## Exercise requirements:
Images are to be omitted, and the rest of the records reproduced exactly.

BEGIN Raw data

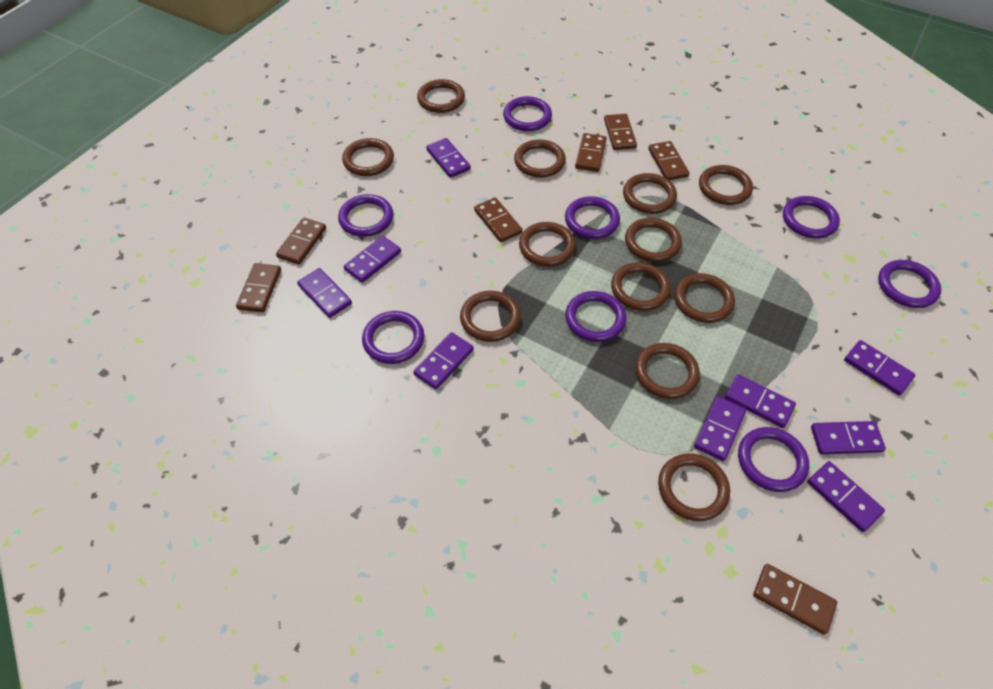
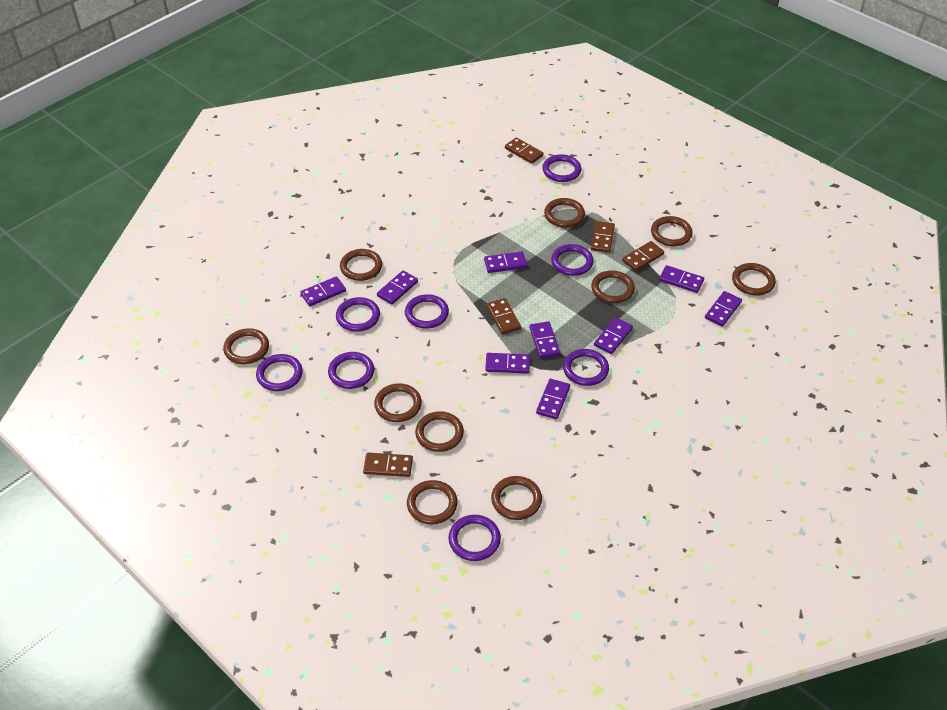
brown domino: 7 -> 5
brown ring: 12 -> 10

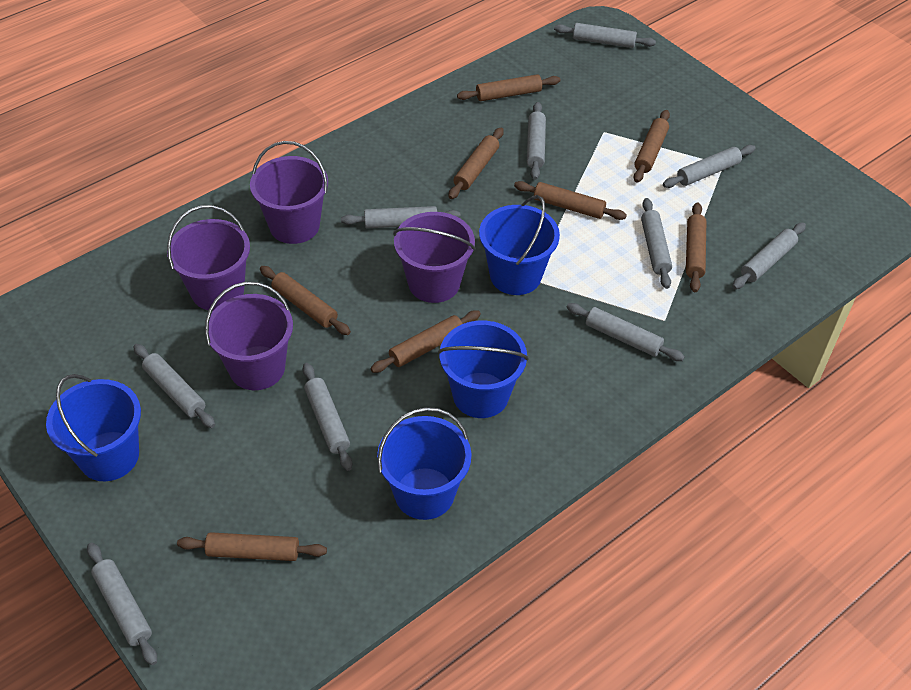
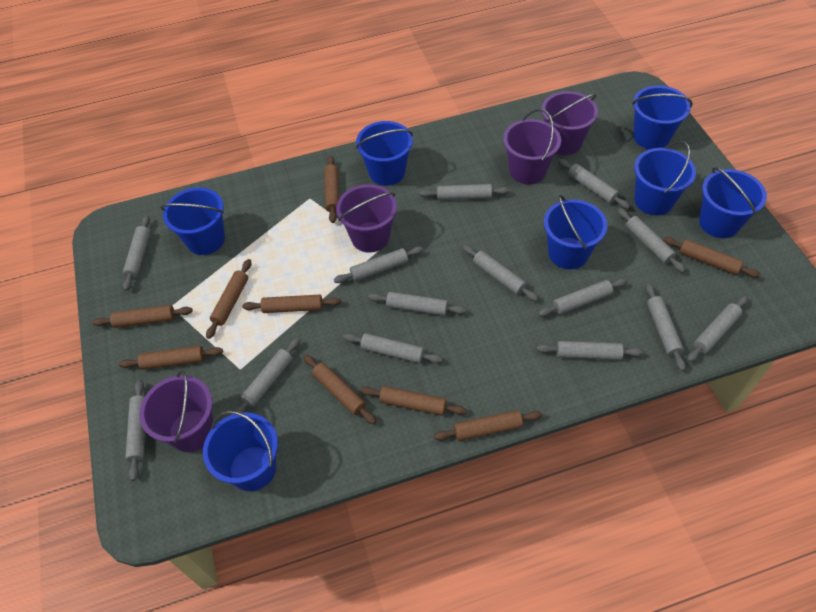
blue bucket: 4 -> 7
brown rolling pin: 8 -> 9
grey rolling pin: 10 -> 14

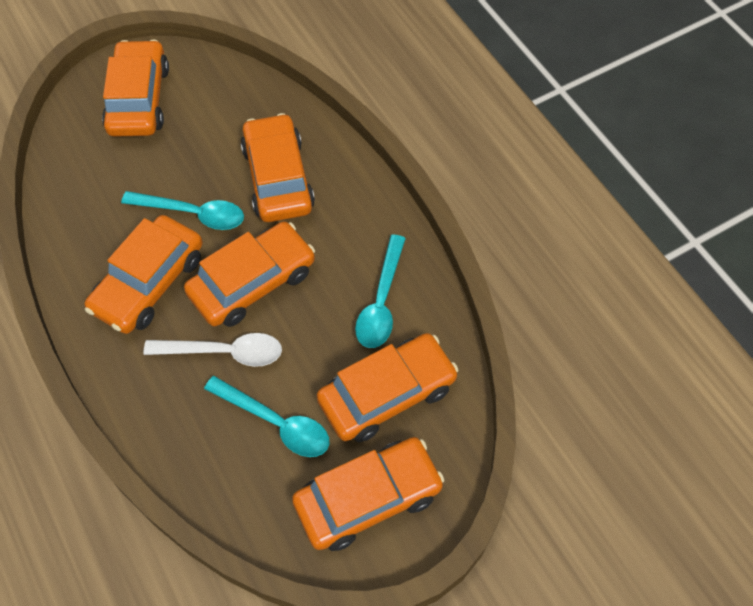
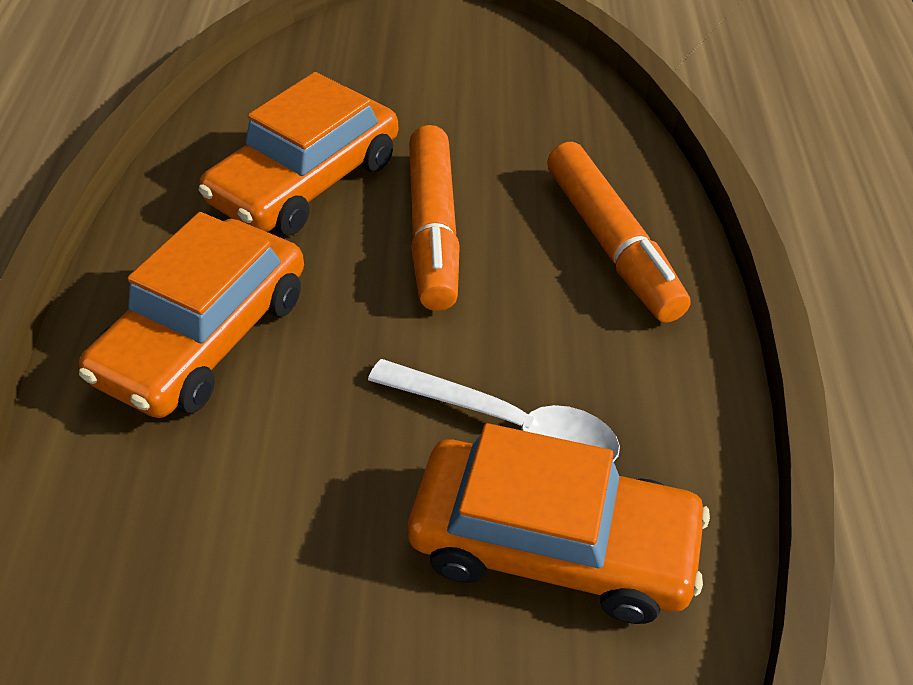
orange car: 6 -> 3
orange marker: 0 -> 2
turquoise spoon: 3 -> 0

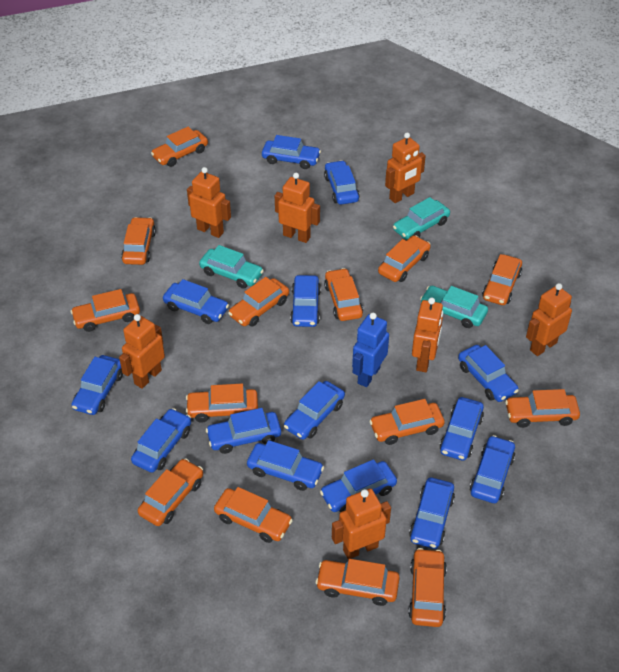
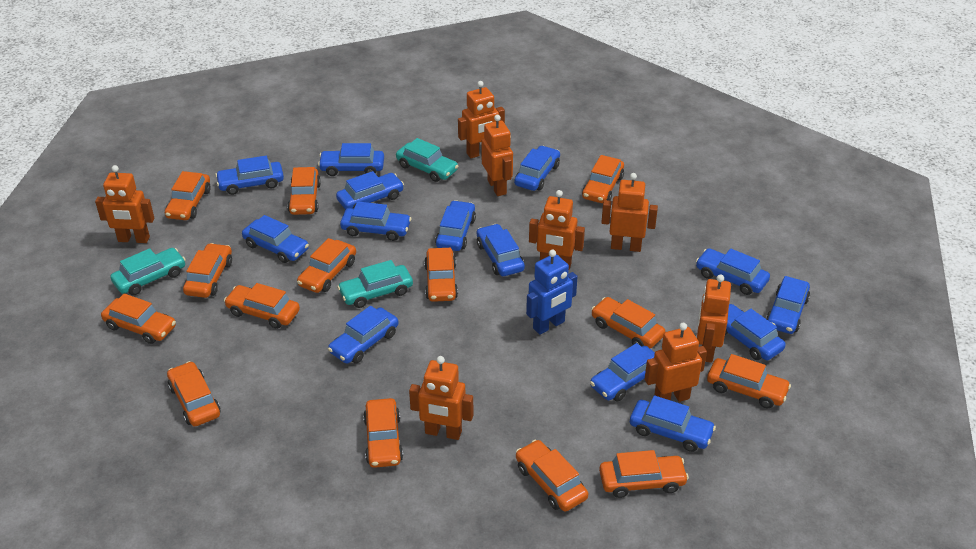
orange robot: 7 -> 8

END Raw data

## Response:
brown domino: 7 -> 5
brown ring: 12 -> 10

blue bucket: 4 -> 7
brown rolling pin: 8 -> 9
grey rolling pin: 10 -> 14

orange car: 6 -> 3
orange marker: 0 -> 2
turquoise spoon: 3 -> 0

orange robot: 7 -> 8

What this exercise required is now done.